## Work required
Leave out the pictures and repeat every record exactly.

## Source data
= Beginning of Section =

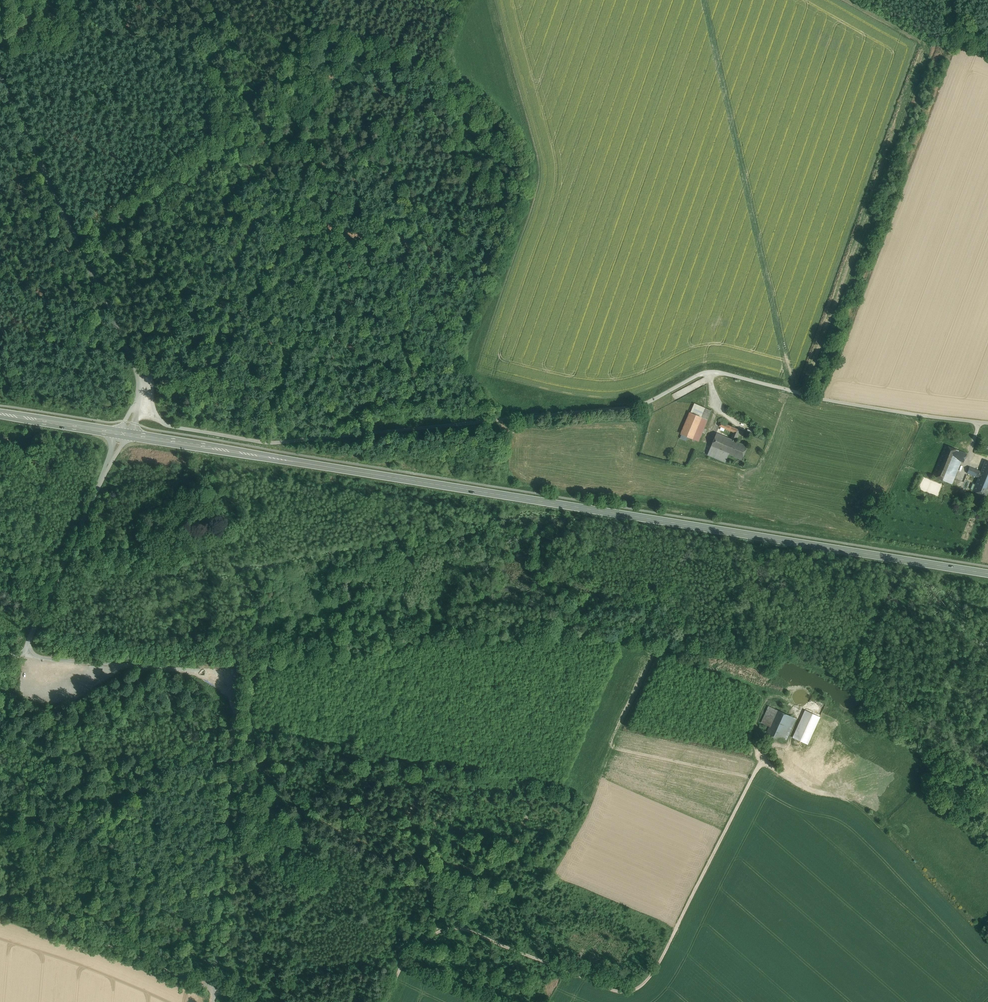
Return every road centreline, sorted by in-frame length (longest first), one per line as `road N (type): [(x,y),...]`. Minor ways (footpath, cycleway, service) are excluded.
road 1 (unclassified): [(987,423),(827,400),(721,372),(703,373),(639,407),(270,443),(169,426),(157,417),(149,381),(140,382)]
road 2 (secondary): [(987,574),(123,434)]
road 3 (unclassified): [(381,1001),(401,964),(450,928),(633,990),(651,973),(760,761),(812,790)]
road 4 (unclassified): [(214,989),(232,678),(22,657)]
road 5 (track): [(149,381),(238,178),(265,149),(270,110),(320,0)]
road 6 (unclassified): [(140,382),(0,74)]
road 7 (unclassified): [(22,657),(123,434)]
road 8 (track): [(0,899),(214,989)]
road 9 (track): [(245,136),(210,74),(207,0)]
road 10 (secondary): [(123,434),(0,414)]

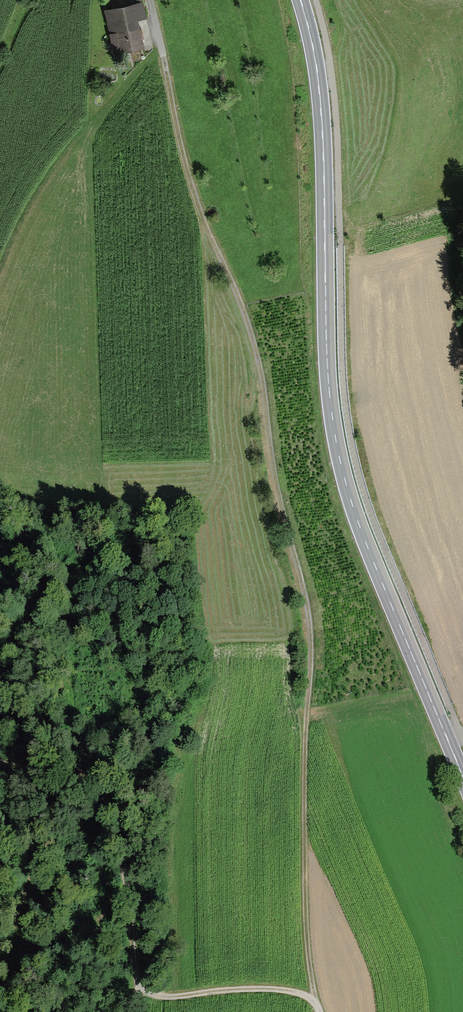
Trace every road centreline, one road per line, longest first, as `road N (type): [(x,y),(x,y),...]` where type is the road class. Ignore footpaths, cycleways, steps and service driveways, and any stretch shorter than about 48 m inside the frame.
road 1 (track): [(313,1002),(304,905),(307,610),(258,360),(187,175),(164,55)]
road 2 (primary): [(462,778),(380,581),(340,460),(327,360),(320,92),(300,0)]
road 3 (track): [(319,1011),(306,996),(265,986),(167,995),(127,991),(82,928),(84,830),(67,790),(0,758)]

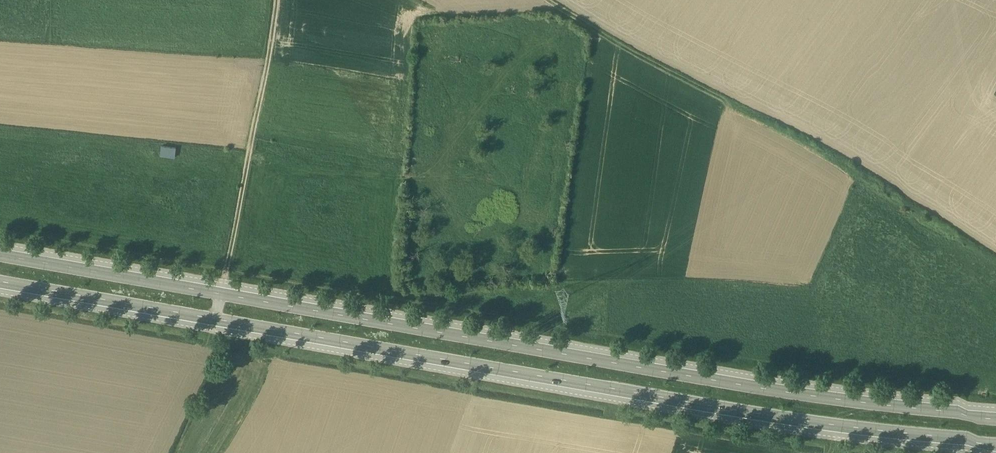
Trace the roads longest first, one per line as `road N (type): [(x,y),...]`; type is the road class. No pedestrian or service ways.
road 1 (primary): [(215,319),(736,410),(995,440)]
road 2 (primary): [(995,414),(734,384),(220,294)]
road 3 (track): [(277,0),(220,294)]
road 4 (primary): [(220,294),(0,255)]
road 5 (primary): [(0,281),(215,319)]
road 6 (track): [(549,0),(732,105)]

= End of Section =

## Response box
Return every road centreline, sorted by in-frame length (longest first), one per line as `road N (type): [(x,y),...]`. Minor ways (footpath, cycleway, service) are excluded.
road 1 (unclassified): [(987,423),(827,400),(721,372),(703,373),(639,407),(270,443),(169,426),(157,417),(149,381),(140,382)]
road 2 (secondary): [(987,574),(123,434)]
road 3 (unclassified): [(381,1001),(401,964),(450,928),(633,990),(651,973),(760,761),(812,790)]
road 4 (unclassified): [(214,989),(232,678),(22,657)]
road 5 (track): [(149,381),(238,178),(265,149),(270,110),(320,0)]
road 6 (unclassified): [(140,382),(0,74)]
road 7 (unclassified): [(22,657),(123,434)]
road 8 (track): [(0,899),(214,989)]
road 9 (track): [(245,136),(210,74),(207,0)]
road 10 (secondary): [(123,434),(0,414)]

Trace every road centreline, one road per line, longest first, as `road N (type): [(x,y),(x,y),...]` where type is the road class. Ignore footpaths, cycleways, steps and service driveways, and any stretch shorter than about 48 m inside the frame.
road 1 (track): [(313,1002),(304,905),(307,610),(258,360),(187,175),(164,55)]
road 2 (primary): [(462,778),(380,581),(340,460),(327,360),(320,92),(300,0)]
road 3 (track): [(319,1011),(306,996),(265,986),(167,995),(127,991),(82,928),(84,830),(67,790),(0,758)]

Trace the roads longest first, one per line as `road N (type): [(x,y),...]`; type is the road class. No pedestrian or service ways.
road 1 (primary): [(215,319),(736,410),(995,440)]
road 2 (primary): [(995,414),(734,384),(220,294)]
road 3 (track): [(277,0),(220,294)]
road 4 (primary): [(220,294),(0,255)]
road 5 (primary): [(0,281),(215,319)]
road 6 (track): [(549,0),(732,105)]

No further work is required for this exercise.